■ **Task**
All the lines below should be set down exactly, with no picture carried into the copy.

■ **Data for review**
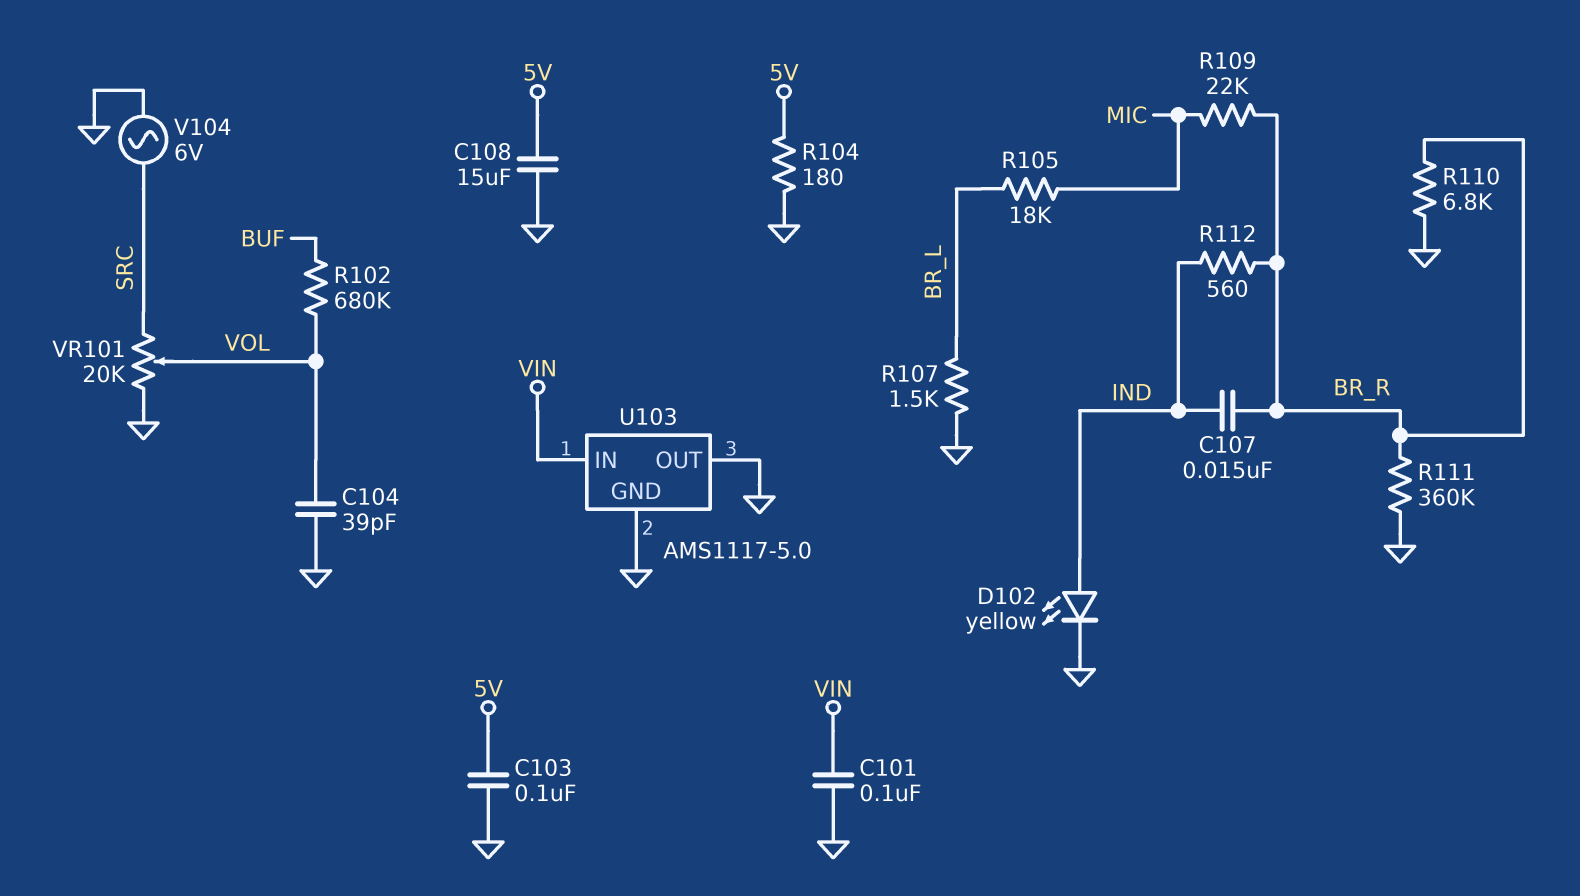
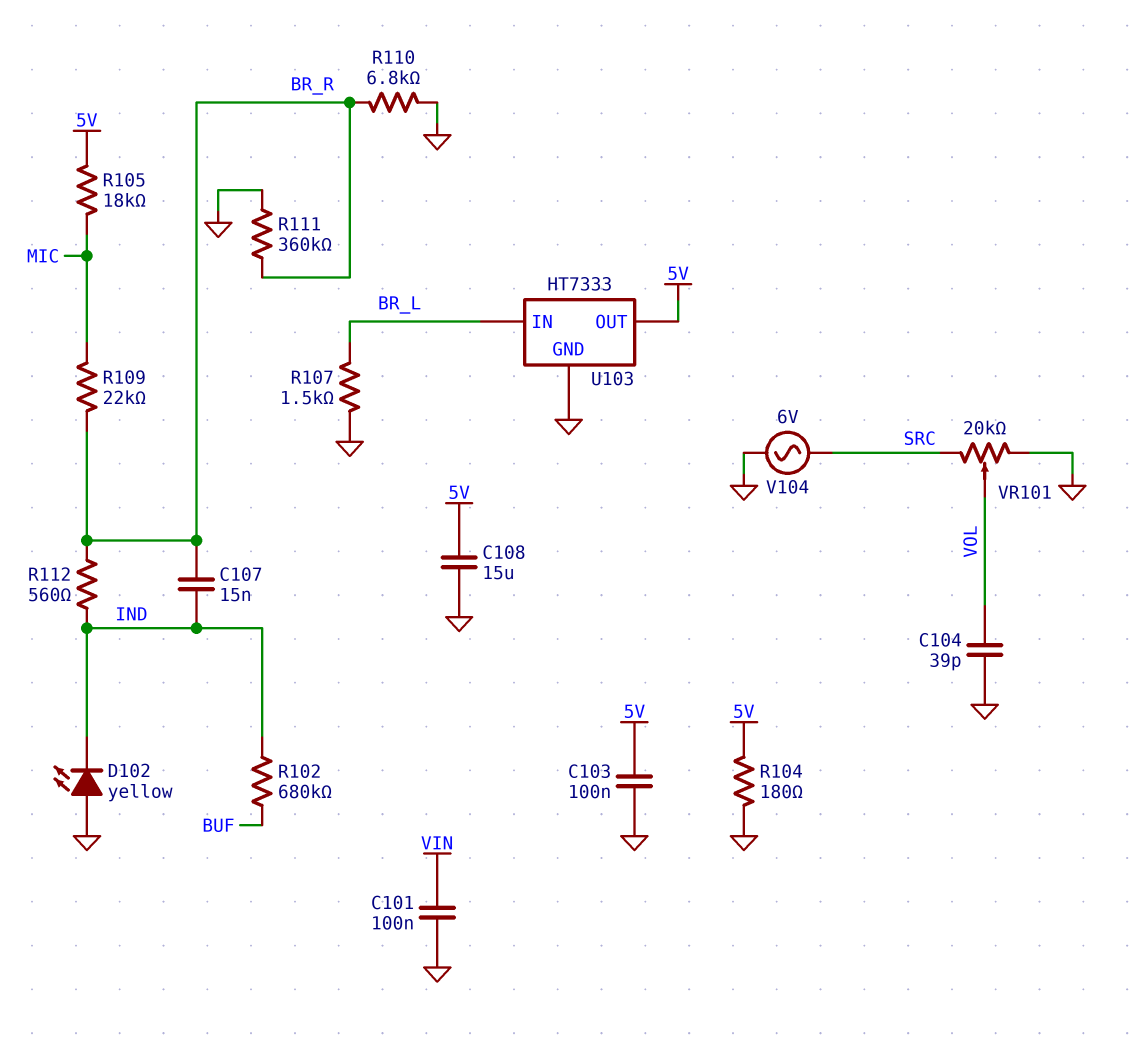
D102: LED yellow (A IND, K GND) -> LED yellow (A GND, K IND)
R102: 680k (BUF, VOL) -> 680k (BUF, IND)
R105: 18k (BR_L, MIC) -> 18k (5V, MIC)
U103: AMS1117-5.0 -> HT7333
U103 pin IN: VIN -> BR_L
U103 pin OUT: GND -> 5V

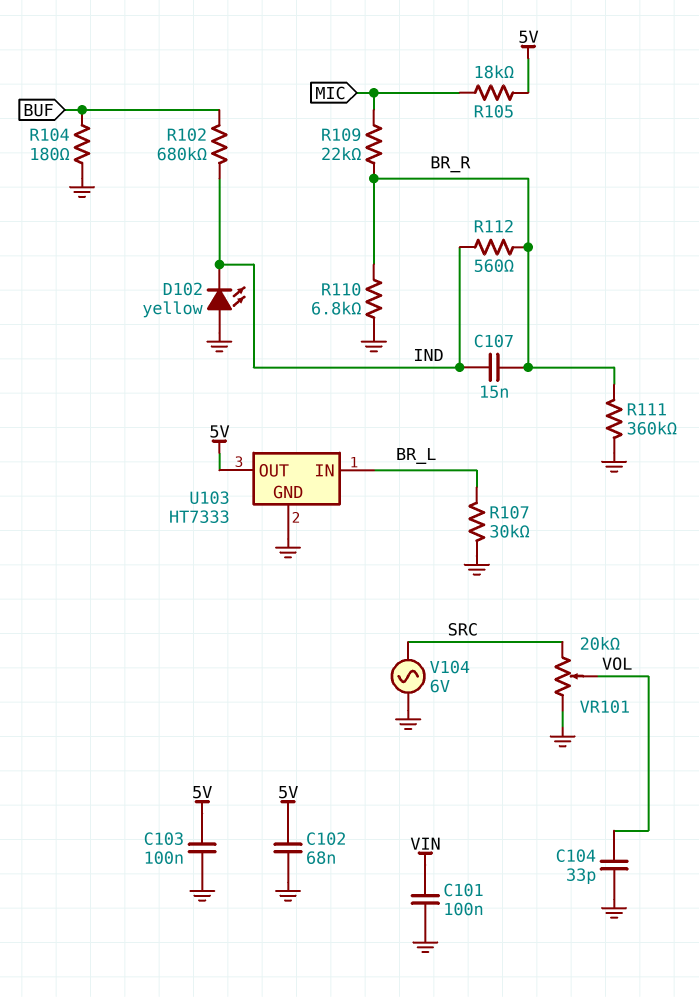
C102: none -> 68nF (5V, GND)
C104: 39pF (GND, VOL) -> 33pF (GND, VOL)
C108: 15uF (5V, GND) -> none
R104: 180 (5V, GND) -> 180 (BUF, GND)
R107: 1.5k (BR_L, GND) -> 30k (BR_L, GND)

■ **Answer to this exercise**
D102: LED yellow (A IND, K GND) -> LED yellow (A GND, K IND)
R102: 680k (BUF, VOL) -> 680k (BUF, IND)
R105: 18k (BR_L, MIC) -> 18k (5V, MIC)
U103: AMS1117-5.0 -> HT7333
U103 pin IN: VIN -> BR_L
U103 pin OUT: GND -> 5V

C102: none -> 68nF (5V, GND)
C104: 39pF (GND, VOL) -> 33pF (GND, VOL)
C108: 15uF (5V, GND) -> none
R104: 180 (5V, GND) -> 180 (BUF, GND)
R107: 1.5k (BR_L, GND) -> 30k (BR_L, GND)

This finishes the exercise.